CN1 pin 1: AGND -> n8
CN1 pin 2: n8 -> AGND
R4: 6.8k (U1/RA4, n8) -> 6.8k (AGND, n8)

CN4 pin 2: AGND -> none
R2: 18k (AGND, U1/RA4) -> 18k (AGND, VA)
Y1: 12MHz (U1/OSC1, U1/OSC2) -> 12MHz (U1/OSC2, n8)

--

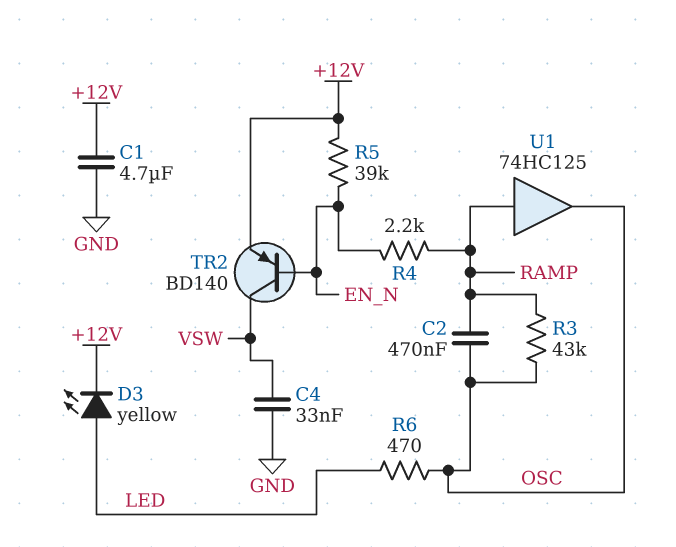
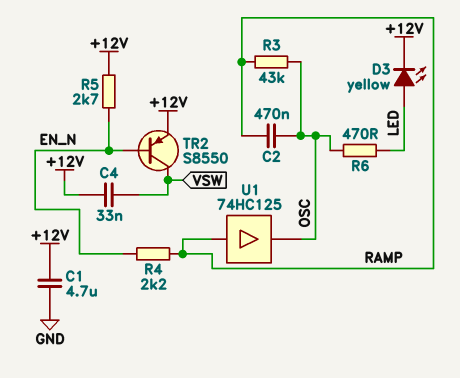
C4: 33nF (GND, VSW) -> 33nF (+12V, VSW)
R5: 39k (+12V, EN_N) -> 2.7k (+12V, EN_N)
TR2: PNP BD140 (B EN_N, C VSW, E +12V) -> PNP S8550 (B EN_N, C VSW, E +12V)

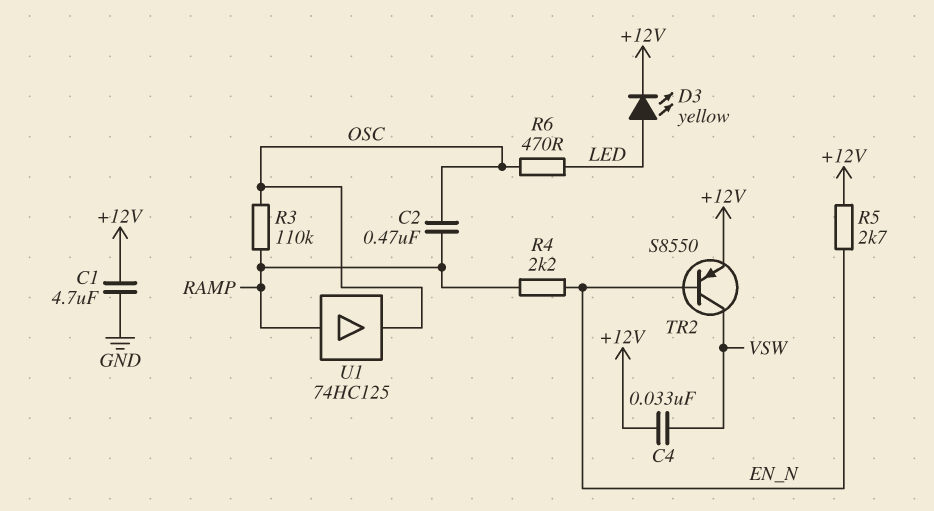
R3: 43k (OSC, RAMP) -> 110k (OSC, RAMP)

- **Problem requirements**:
Only the lines above starting with the one with "CN4 pin 2: AGND -> none" and going through the one with "Y1: 12MHz (U1/OSC1, U1/OSC2)" are to be copied, word for word and with both ends kept.

- **Written solution**:
CN4 pin 2: AGND -> none
R2: 18k (AGND, U1/RA4) -> 18k (AGND, VA)
Y1: 12MHz (U1/OSC1, U1/OSC2) -> 12MHz (U1/OSC2, n8)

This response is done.